● **Problem statement**: Your task is to gather the lines below that hold the string "apple".

Object matching data:

• • • •

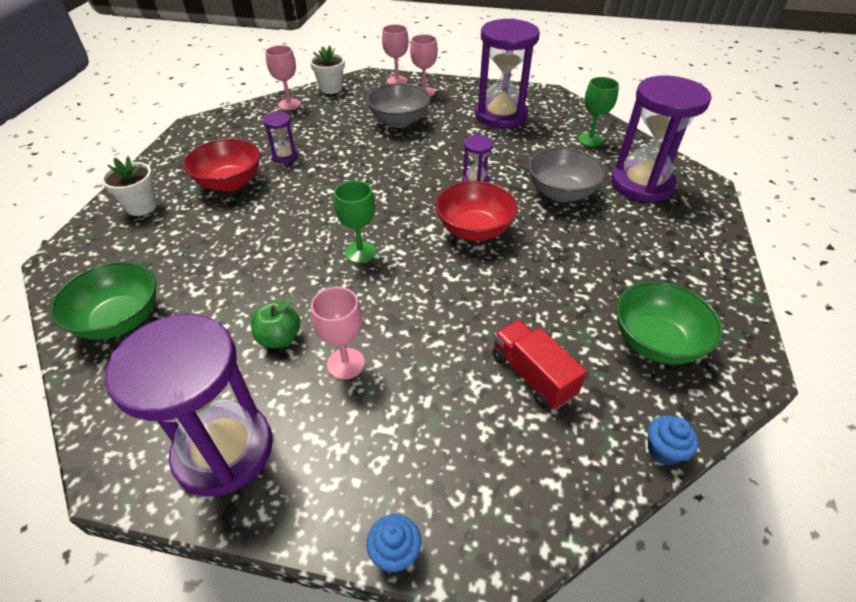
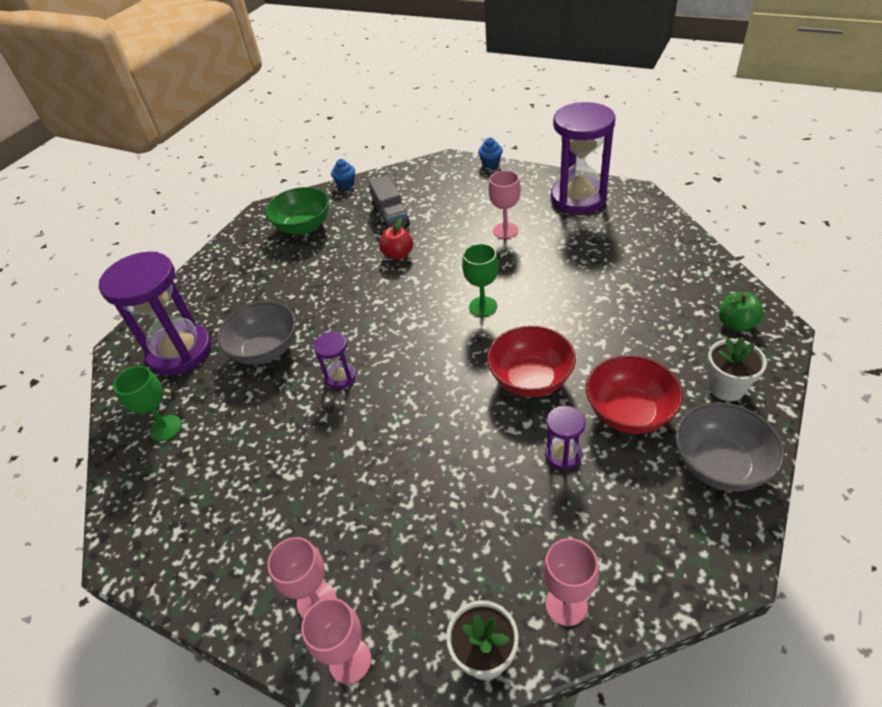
camera: 160 degrees left, 0 degrees up
(120, 320) = (680, 269): green bowl -> none
(279, 338) = (551, 248): green apple -> green apple (736, 324)
(399, 121) = (387, 513): grey bowl -> grey bowl (720, 465)
(474, 230) = (373, 317): red bowl -> red bowl (530, 379)
(486, 308) = (398, 254): none -> red apple
(501, 116) = (235, 502): purple hourglass -> none
(532, 375) = (391, 217): red truck -> grey truck

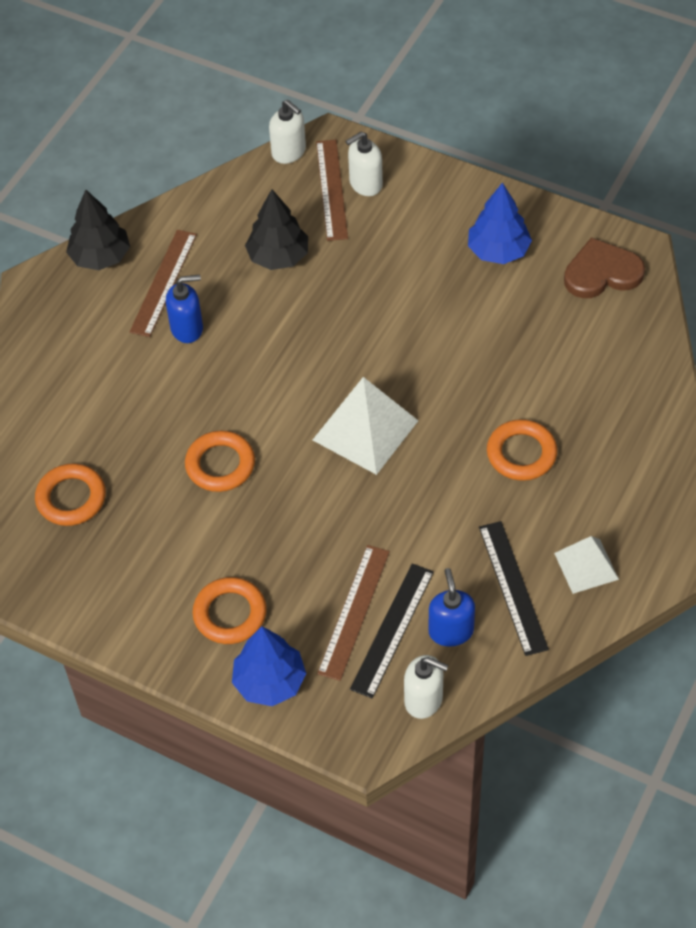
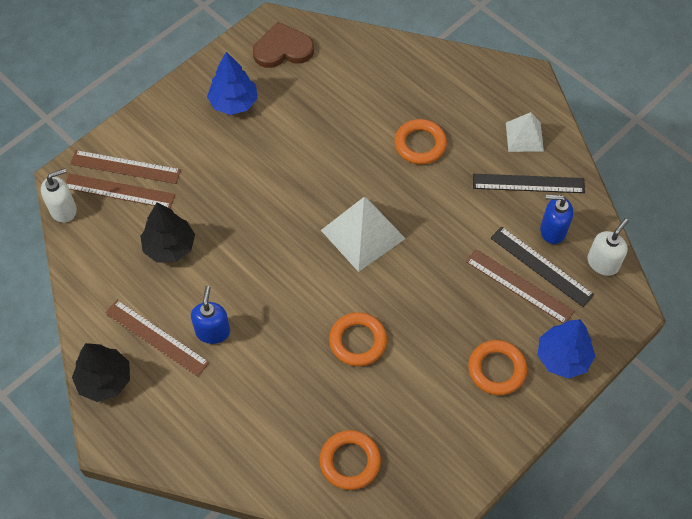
camera: 75 degrees left, 5 degrees up
(365, 184) = (125, 167): white soap dispenser -> brown ruler
(602, 273) = (283, 49): brown heart -> brown heart turned 75 degrees clockwise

• • • •

● **Solution to this problem**:
(279, 338) = (551, 248): green apple -> green apple (736, 324)
(486, 308) = (398, 254): none -> red apple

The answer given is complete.